▸ **Your goal**:
Among the lines below, take the one holding "The cloche [violet] (no. 3", the one holding "The ruban adhésif [rouge]", and all lines between them. Set them down exactly.

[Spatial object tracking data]
+ + +

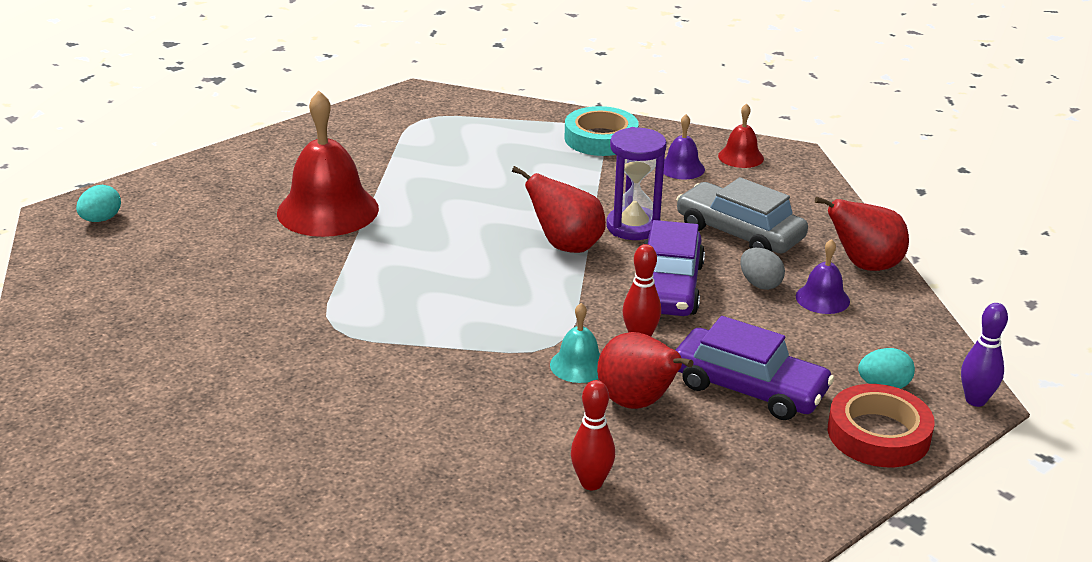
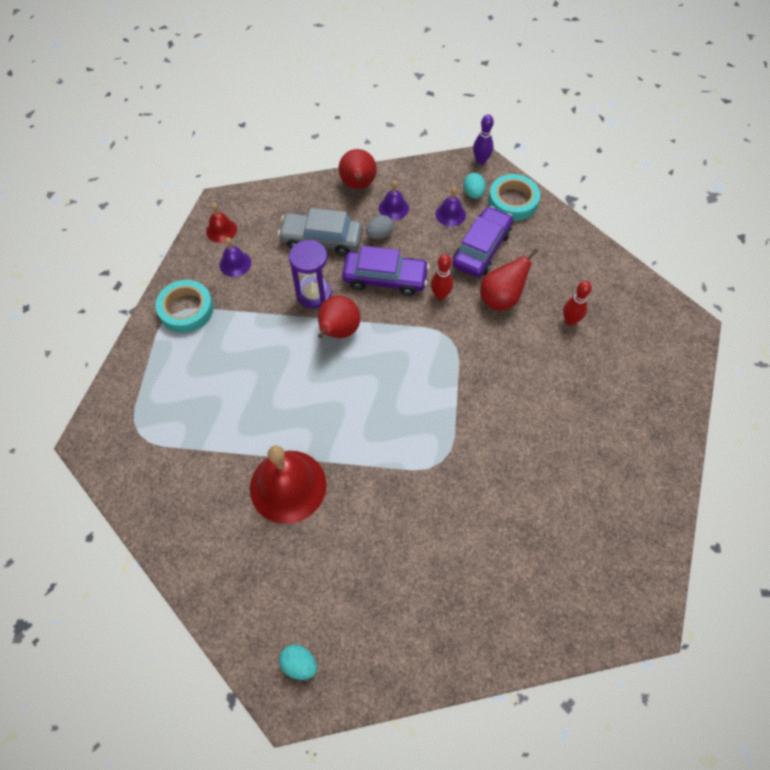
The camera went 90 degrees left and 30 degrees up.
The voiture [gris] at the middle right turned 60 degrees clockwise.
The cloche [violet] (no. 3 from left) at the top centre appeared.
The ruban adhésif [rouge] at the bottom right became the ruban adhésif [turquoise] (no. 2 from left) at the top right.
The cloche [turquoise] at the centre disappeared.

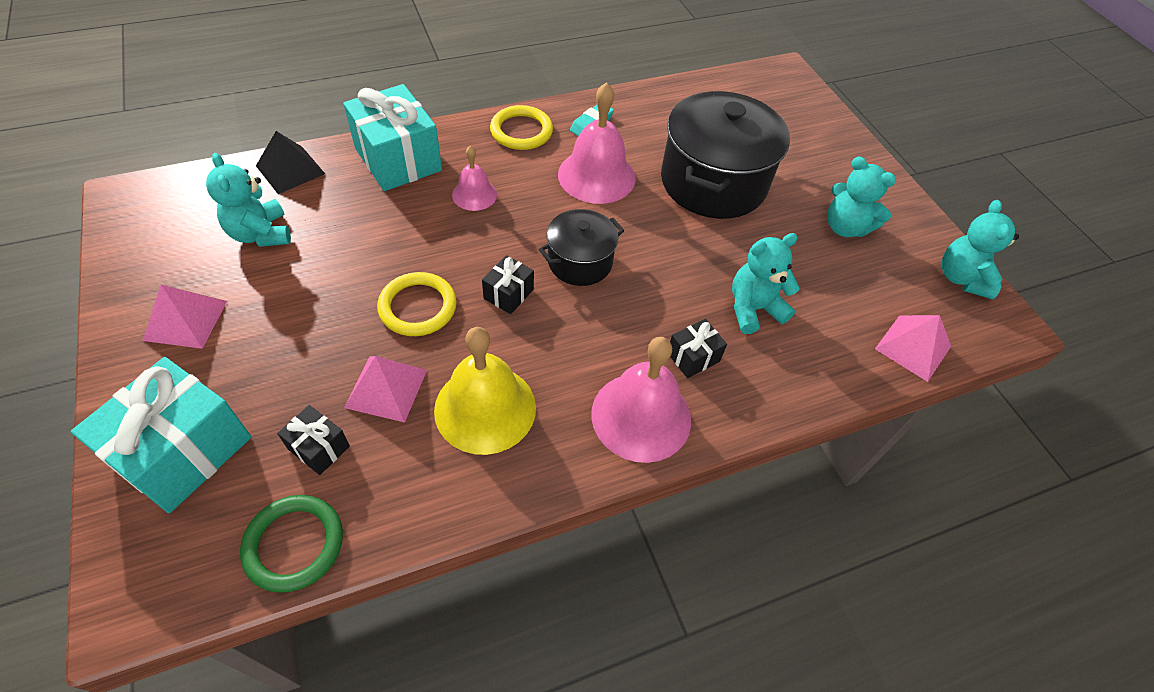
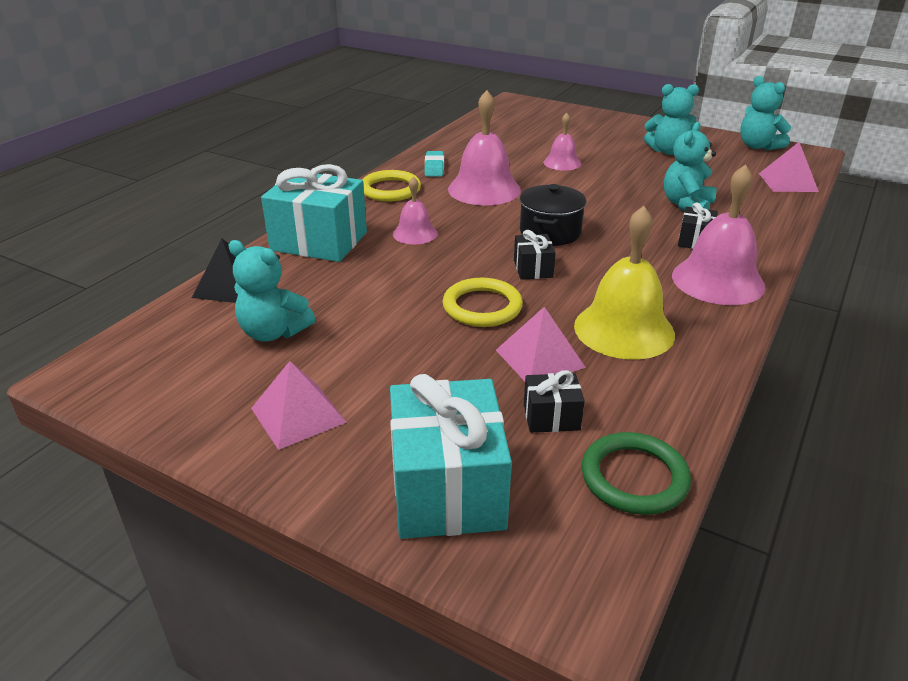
The camera went 35 degrees left and 20 degrees down.
The marmite [noir] (no. 2 from left) at the top centre was replaced by the cloche [rose] (no. 3 from left) at the top centre.

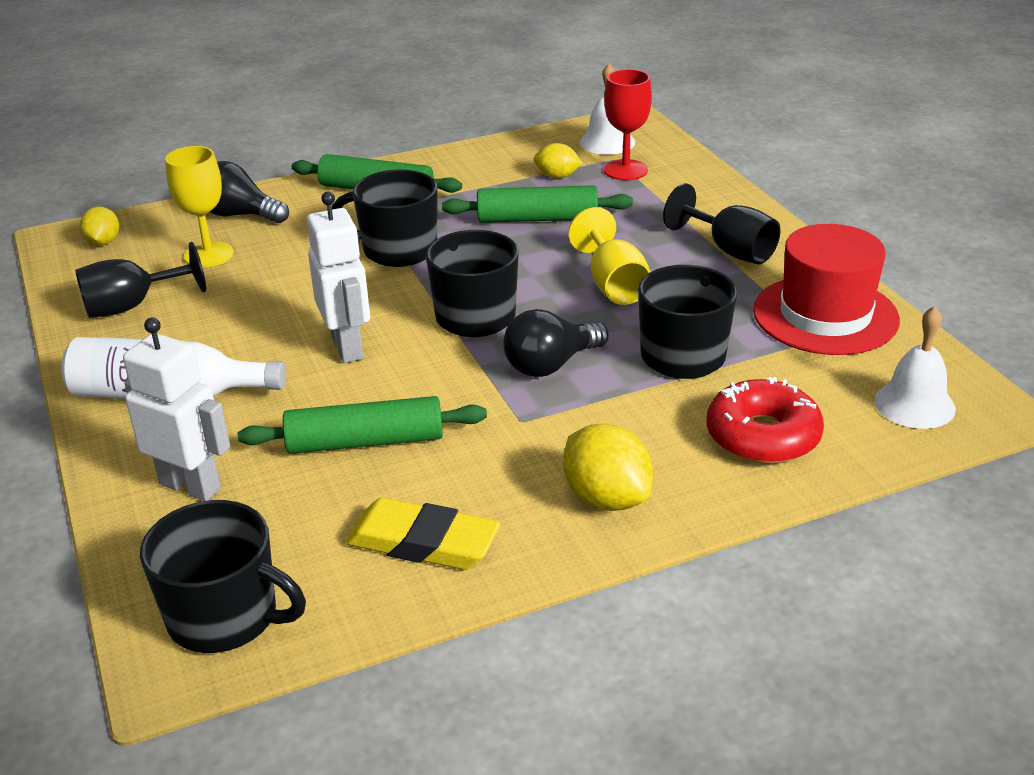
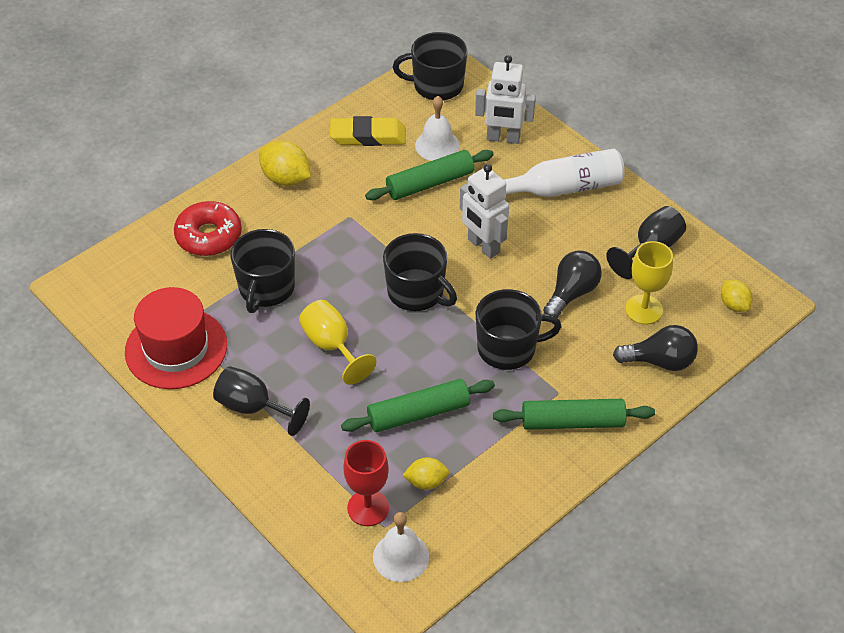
The camera went 160 degrees right and 15 degrees up.
The cloche [blanc] (no. 2 from left) moved from the middle right to the top centre.
The ampoule [noir] (no. 2 from left in the first image) moved from the centre to the middle right.

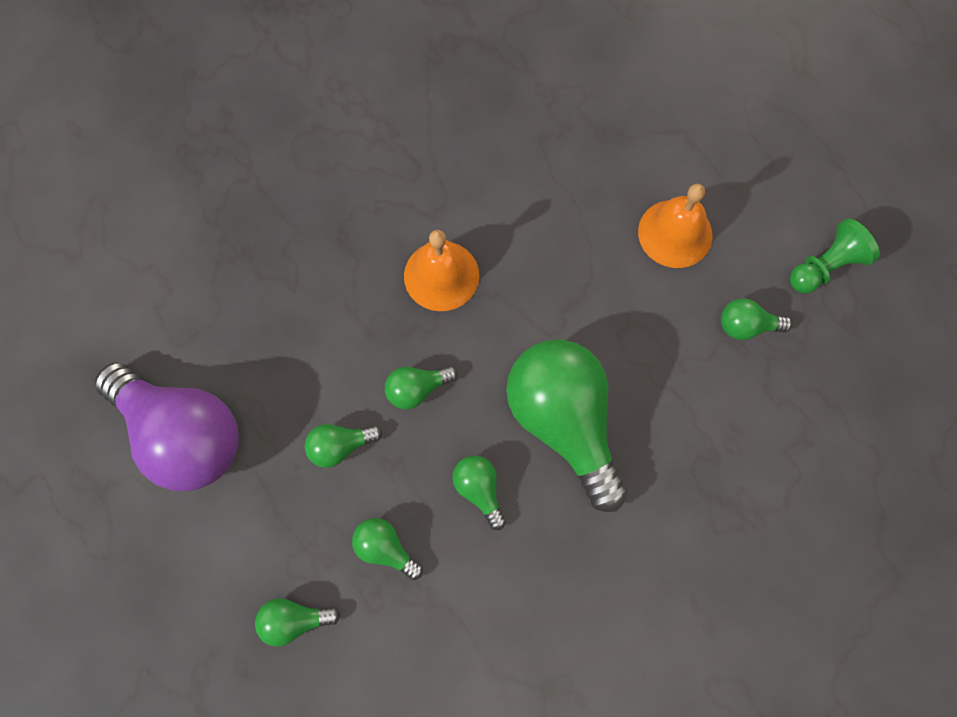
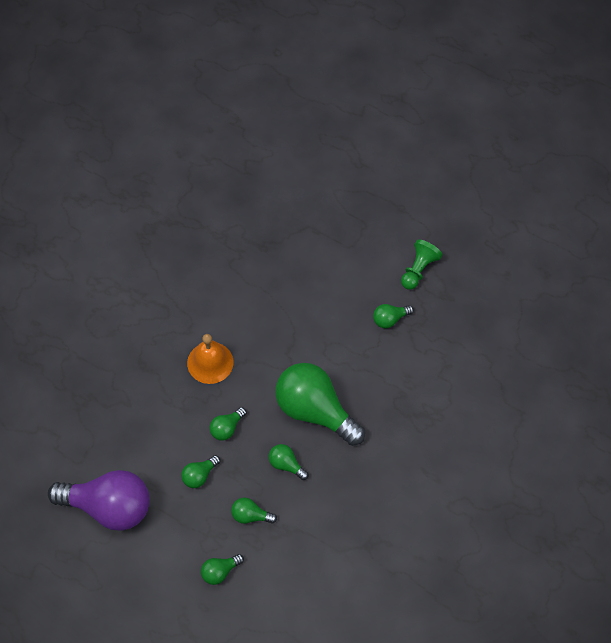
The camera went 25 degrees left and 10 degrees down.
The cloche [orange] (no. 2 from left) at the top right disappeared.

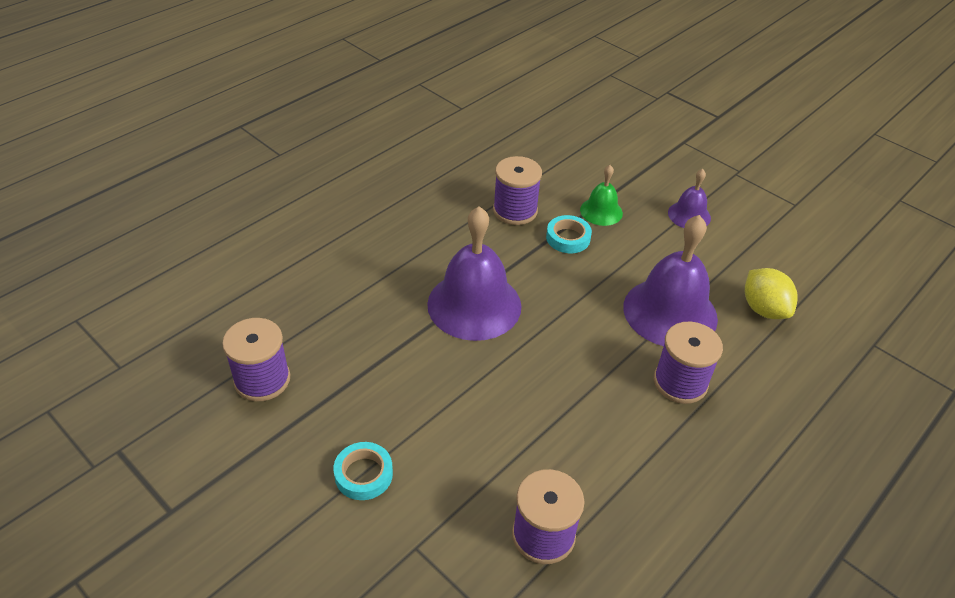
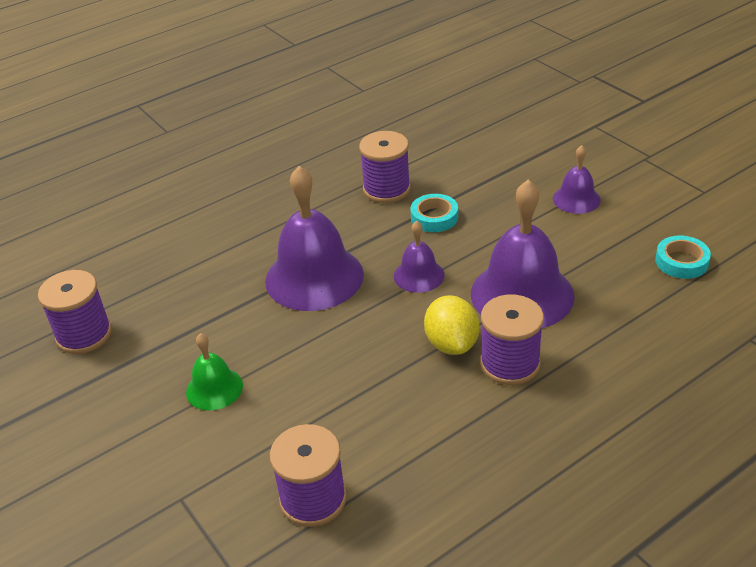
The camera went 15 degrees right and 5 degrees down.
The cloche [vert] moved from the top centre to the middle left.
The cloche [violet] (no. 2 from left) at the centre appeared.
The citron [jaune] moved from the middle right to the centre.
The ruban adhésif [turquoise] (no. 1 from left in the first image) moved from the bottom centre to the middle right.

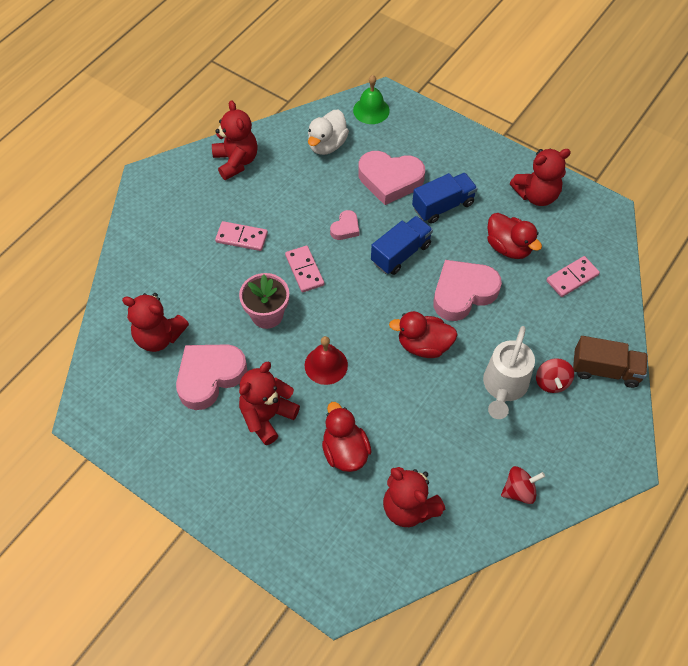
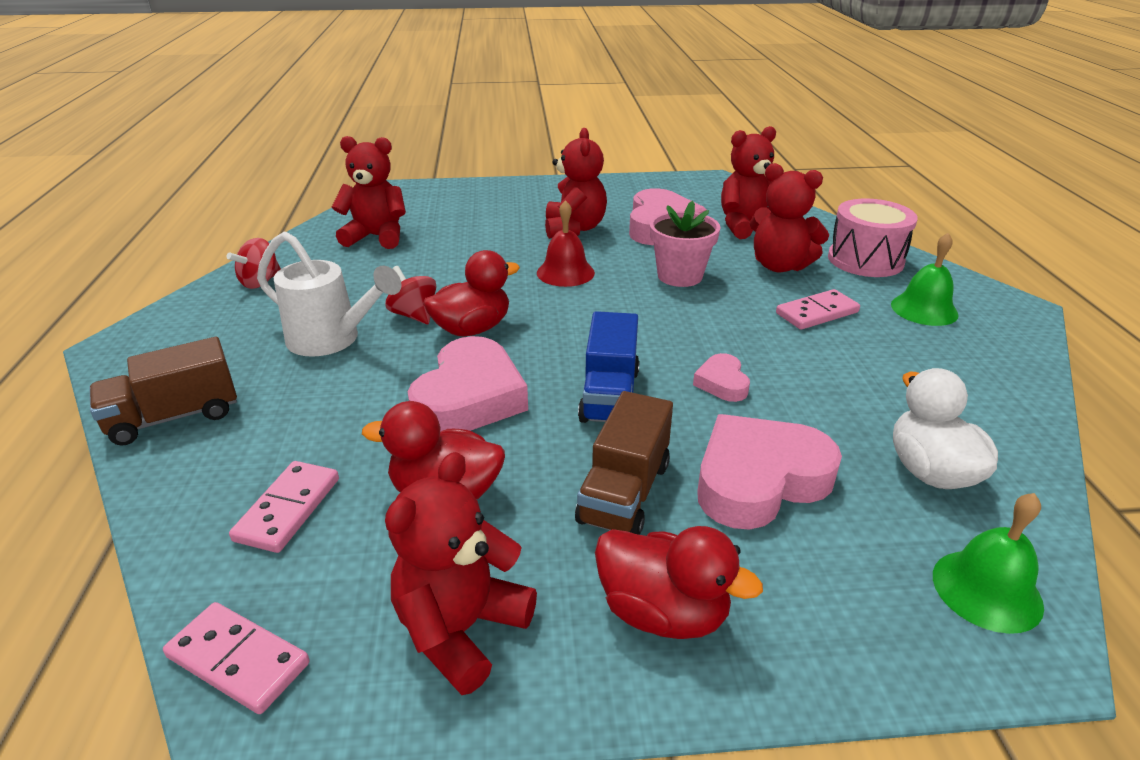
The camera went 140 degrees right and 25 degrees down.
The domino [rose] (no. 2 from left in the first image) moved from the centre to the bottom left.
The arrosoir [blanc] at the middle right turned 135 degrees clockwise.
The toupie [rouge] (no. 2 from left) moved from the middle right to the centre.
The camion [bleu] (no. 2 from left) at the top centre became the camion [marron] (no. 2 from left) at the centre.
The canard [rouge] (no. 1 from left in the first image) moved from the centre to the bottom centre.
The ours en peluche [rouge] (no. 2 from left in the first image) moved from the top centre to the top right.
The tambour [rose] at the top right appeared.
The cloche [vert] (no. 1 from left) at the middle right appeared.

+ + +

▸ **Task answer**:
The cloche [violet] (no. 3 from left) at the top centre appeared.
The ruban adhésif [rouge] at the bottom right became the ruban adhésif [turquoise] (no. 2 from left) at the top right.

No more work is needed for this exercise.